_Data provided_.
------------------------------------------------------------------------
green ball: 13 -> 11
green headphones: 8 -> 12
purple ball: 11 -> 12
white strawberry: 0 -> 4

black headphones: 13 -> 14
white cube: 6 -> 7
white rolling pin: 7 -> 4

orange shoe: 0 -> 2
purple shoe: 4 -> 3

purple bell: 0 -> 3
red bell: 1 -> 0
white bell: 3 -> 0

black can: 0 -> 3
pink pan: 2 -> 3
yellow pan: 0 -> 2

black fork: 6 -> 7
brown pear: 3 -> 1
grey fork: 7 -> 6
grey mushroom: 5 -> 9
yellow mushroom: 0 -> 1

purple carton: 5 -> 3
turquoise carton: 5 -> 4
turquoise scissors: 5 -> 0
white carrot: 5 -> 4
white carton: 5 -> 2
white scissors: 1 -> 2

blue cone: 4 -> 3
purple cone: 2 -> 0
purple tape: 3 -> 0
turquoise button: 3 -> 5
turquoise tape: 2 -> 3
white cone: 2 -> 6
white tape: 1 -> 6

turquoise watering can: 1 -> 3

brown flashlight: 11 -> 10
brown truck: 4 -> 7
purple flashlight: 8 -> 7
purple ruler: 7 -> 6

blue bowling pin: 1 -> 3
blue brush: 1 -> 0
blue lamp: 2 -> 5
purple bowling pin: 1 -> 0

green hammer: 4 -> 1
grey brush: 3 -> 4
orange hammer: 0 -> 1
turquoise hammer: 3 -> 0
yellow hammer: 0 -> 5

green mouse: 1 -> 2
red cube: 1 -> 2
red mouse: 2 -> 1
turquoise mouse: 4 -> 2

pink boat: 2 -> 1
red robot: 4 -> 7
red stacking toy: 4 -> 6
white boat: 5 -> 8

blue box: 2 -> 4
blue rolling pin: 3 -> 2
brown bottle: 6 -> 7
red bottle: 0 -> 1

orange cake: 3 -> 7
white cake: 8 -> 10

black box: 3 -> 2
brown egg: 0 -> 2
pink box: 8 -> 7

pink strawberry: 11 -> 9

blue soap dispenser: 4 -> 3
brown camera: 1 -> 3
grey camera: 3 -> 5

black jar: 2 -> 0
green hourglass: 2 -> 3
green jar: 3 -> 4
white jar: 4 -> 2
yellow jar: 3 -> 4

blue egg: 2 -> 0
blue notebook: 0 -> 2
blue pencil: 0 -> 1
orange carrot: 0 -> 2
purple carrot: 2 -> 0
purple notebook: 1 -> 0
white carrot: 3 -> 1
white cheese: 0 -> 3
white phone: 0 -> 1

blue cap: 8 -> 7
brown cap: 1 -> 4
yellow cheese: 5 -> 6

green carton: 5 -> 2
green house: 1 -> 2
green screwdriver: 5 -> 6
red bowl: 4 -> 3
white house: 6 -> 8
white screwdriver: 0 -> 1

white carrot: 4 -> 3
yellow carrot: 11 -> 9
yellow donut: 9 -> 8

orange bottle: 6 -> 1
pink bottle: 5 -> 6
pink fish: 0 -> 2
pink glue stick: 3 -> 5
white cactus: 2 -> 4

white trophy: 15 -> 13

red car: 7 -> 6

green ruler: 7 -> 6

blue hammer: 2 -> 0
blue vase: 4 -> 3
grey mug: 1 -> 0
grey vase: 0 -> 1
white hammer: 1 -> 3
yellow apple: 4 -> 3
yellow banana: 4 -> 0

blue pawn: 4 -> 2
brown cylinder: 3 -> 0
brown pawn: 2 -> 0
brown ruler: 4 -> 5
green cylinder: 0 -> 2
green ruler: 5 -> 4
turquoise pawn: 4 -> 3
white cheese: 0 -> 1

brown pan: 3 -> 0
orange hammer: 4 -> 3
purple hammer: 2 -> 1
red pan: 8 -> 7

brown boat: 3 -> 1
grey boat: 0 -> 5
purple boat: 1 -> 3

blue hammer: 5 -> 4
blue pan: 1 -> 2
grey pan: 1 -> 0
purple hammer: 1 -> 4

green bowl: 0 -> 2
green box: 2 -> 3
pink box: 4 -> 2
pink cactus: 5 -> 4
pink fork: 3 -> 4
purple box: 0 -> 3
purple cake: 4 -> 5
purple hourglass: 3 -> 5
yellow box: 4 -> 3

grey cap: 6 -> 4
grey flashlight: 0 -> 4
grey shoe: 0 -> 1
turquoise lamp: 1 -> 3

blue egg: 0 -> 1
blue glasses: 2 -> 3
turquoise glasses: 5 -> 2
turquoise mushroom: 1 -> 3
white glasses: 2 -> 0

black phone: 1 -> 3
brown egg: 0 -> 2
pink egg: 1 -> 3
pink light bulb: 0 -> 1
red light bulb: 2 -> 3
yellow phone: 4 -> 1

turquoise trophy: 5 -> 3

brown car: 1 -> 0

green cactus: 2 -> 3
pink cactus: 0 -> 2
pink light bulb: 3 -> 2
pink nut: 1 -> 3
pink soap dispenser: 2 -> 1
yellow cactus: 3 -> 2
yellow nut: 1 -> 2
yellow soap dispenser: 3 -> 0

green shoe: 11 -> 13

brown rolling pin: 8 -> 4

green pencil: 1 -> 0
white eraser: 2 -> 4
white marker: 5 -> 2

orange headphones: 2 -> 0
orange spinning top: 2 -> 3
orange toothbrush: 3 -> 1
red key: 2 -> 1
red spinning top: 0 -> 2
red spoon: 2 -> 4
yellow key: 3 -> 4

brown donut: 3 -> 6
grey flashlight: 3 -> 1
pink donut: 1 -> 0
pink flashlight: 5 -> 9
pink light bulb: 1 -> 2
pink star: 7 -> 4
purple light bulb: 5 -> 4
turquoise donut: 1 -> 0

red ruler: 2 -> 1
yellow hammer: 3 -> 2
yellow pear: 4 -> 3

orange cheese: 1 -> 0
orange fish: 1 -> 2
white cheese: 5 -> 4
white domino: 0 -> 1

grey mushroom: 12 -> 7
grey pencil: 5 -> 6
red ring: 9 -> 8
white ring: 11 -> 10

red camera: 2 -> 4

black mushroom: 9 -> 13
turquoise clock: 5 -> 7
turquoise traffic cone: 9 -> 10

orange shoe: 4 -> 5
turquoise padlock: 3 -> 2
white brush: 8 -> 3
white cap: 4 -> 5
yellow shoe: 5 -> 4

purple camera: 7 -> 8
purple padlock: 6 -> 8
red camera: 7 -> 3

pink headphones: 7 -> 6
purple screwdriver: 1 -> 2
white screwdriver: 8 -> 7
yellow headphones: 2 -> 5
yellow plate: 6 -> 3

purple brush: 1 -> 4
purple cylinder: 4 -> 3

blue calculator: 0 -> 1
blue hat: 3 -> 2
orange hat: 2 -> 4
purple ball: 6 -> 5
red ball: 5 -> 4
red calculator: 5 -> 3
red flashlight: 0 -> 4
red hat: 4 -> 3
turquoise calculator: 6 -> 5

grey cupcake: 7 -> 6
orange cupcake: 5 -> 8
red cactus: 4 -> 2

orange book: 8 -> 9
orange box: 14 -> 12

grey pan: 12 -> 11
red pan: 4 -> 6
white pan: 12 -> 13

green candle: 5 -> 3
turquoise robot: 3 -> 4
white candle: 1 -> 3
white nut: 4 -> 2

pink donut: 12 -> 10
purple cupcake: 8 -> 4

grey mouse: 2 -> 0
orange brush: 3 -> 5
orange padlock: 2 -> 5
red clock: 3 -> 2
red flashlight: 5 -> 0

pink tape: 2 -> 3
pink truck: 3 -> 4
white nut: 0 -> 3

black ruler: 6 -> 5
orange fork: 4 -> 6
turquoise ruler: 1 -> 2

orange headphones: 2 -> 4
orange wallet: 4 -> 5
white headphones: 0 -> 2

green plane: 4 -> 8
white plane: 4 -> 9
------------------------------------------------------------------------
_Instructions to follow_. In the listing above, find the line with "pink strawberry: 11 -> 9" and the line with "blue pawn: 4 -> 2", then reproduce both and every line between them exactly.

_Finished exercise_.
pink strawberry: 11 -> 9

blue soap dispenser: 4 -> 3
brown camera: 1 -> 3
grey camera: 3 -> 5

black jar: 2 -> 0
green hourglass: 2 -> 3
green jar: 3 -> 4
white jar: 4 -> 2
yellow jar: 3 -> 4

blue egg: 2 -> 0
blue notebook: 0 -> 2
blue pencil: 0 -> 1
orange carrot: 0 -> 2
purple carrot: 2 -> 0
purple notebook: 1 -> 0
white carrot: 3 -> 1
white cheese: 0 -> 3
white phone: 0 -> 1

blue cap: 8 -> 7
brown cap: 1 -> 4
yellow cheese: 5 -> 6

green carton: 5 -> 2
green house: 1 -> 2
green screwdriver: 5 -> 6
red bowl: 4 -> 3
white house: 6 -> 8
white screwdriver: 0 -> 1

white carrot: 4 -> 3
yellow carrot: 11 -> 9
yellow donut: 9 -> 8

orange bottle: 6 -> 1
pink bottle: 5 -> 6
pink fish: 0 -> 2
pink glue stick: 3 -> 5
white cactus: 2 -> 4

white trophy: 15 -> 13

red car: 7 -> 6

green ruler: 7 -> 6

blue hammer: 2 -> 0
blue vase: 4 -> 3
grey mug: 1 -> 0
grey vase: 0 -> 1
white hammer: 1 -> 3
yellow apple: 4 -> 3
yellow banana: 4 -> 0

blue pawn: 4 -> 2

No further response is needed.